Problem details: Output the records precisely as they stand. Pictures are to be skipped.
----------------------------------------
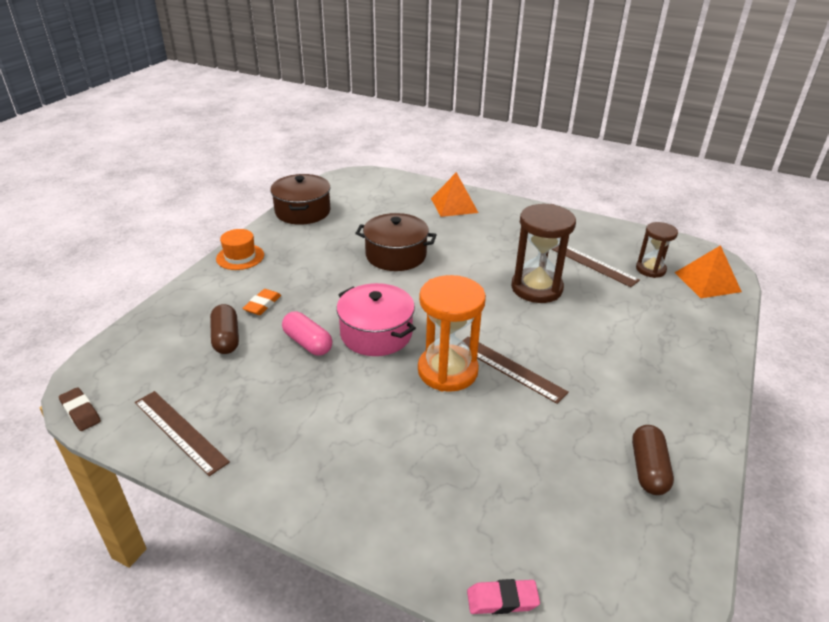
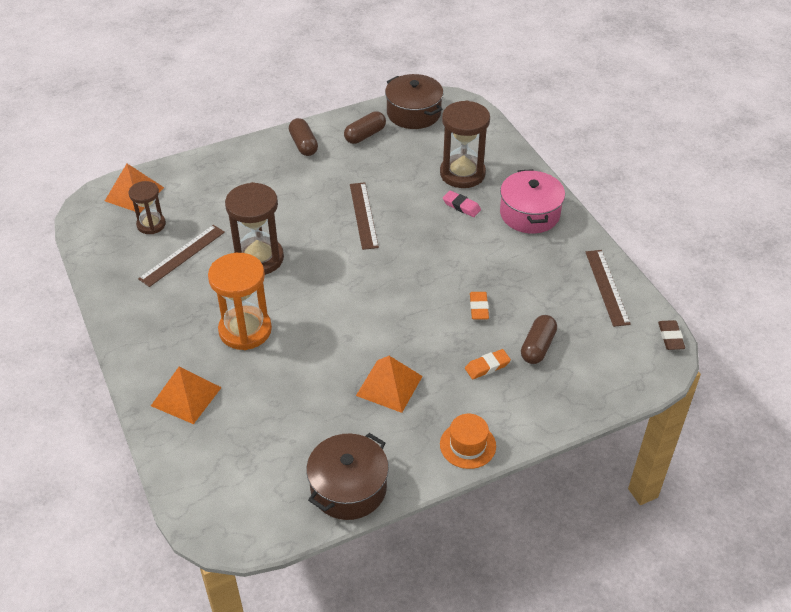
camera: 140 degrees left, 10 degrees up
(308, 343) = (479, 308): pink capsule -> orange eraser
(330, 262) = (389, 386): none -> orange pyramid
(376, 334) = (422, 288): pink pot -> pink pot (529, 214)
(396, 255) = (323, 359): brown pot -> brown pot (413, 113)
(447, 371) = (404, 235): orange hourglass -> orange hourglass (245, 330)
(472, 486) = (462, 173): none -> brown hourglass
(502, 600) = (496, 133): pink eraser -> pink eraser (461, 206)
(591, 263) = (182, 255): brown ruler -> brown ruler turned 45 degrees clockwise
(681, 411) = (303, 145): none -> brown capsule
----------------------------------------
Answer for the task:
camera: 140 degrees left, 10 degrees up
(308, 343) = (479, 308): pink capsule -> orange eraser
(330, 262) = (389, 386): none -> orange pyramid
(376, 334) = (422, 288): pink pot -> pink pot (529, 214)
(396, 255) = (323, 359): brown pot -> brown pot (413, 113)
(447, 371) = (404, 235): orange hourglass -> orange hourglass (245, 330)
(472, 486) = (462, 173): none -> brown hourglass
(502, 600) = (496, 133): pink eraser -> pink eraser (461, 206)
(591, 263) = (182, 255): brown ruler -> brown ruler turned 45 degrees clockwise
(681, 411) = (303, 145): none -> brown capsule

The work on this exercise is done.